START Provided information

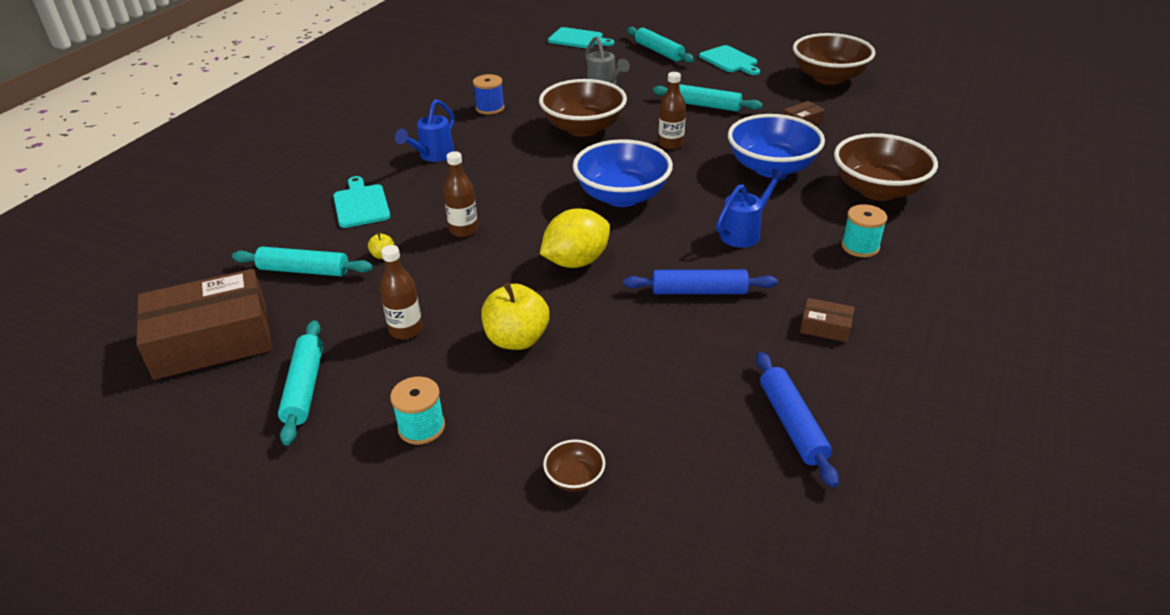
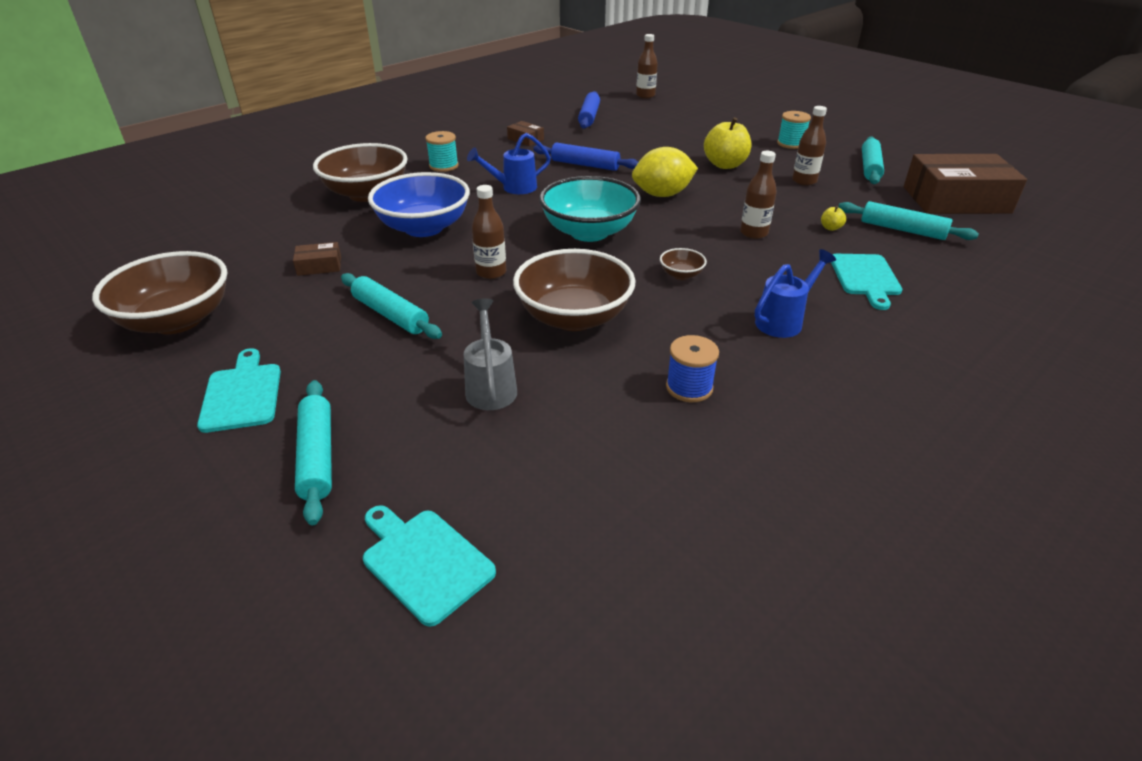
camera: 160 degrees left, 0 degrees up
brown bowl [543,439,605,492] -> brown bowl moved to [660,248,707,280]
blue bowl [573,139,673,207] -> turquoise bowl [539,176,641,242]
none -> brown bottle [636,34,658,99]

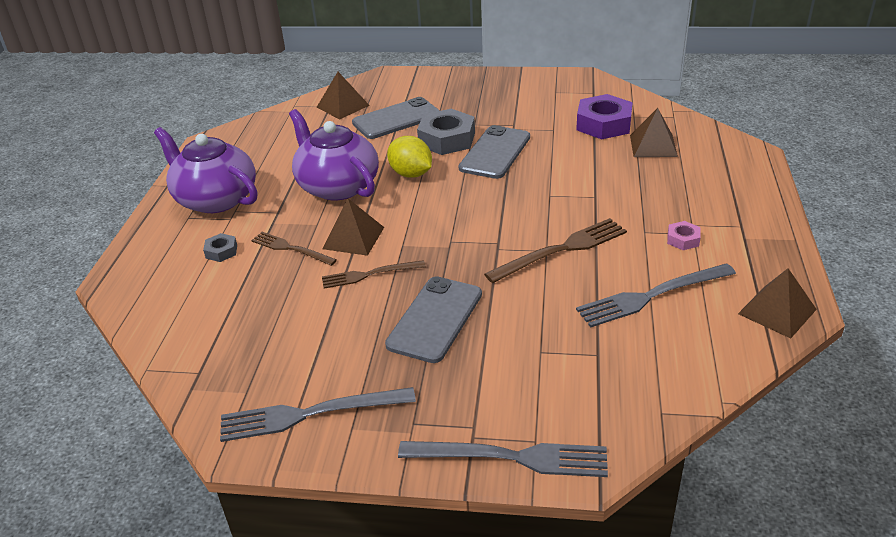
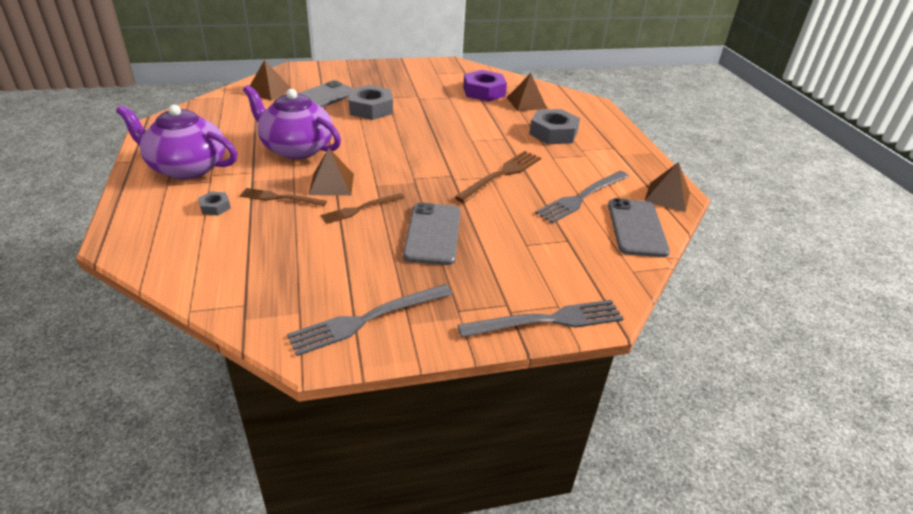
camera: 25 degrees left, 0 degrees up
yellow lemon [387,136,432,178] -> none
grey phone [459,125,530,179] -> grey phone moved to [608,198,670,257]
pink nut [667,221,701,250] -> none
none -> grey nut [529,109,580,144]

END Provided information

- _The problem_
Omitting the pictures, write out the material above exactly as it stands.

- _Task answer_
camera: 160 degrees left, 0 degrees up
brown bowl [543,439,605,492] -> brown bowl moved to [660,248,707,280]
blue bowl [573,139,673,207] -> turquoise bowl [539,176,641,242]
none -> brown bottle [636,34,658,99]

camera: 25 degrees left, 0 degrees up
yellow lemon [387,136,432,178] -> none
grey phone [459,125,530,179] -> grey phone moved to [608,198,670,257]
pink nut [667,221,701,250] -> none
none -> grey nut [529,109,580,144]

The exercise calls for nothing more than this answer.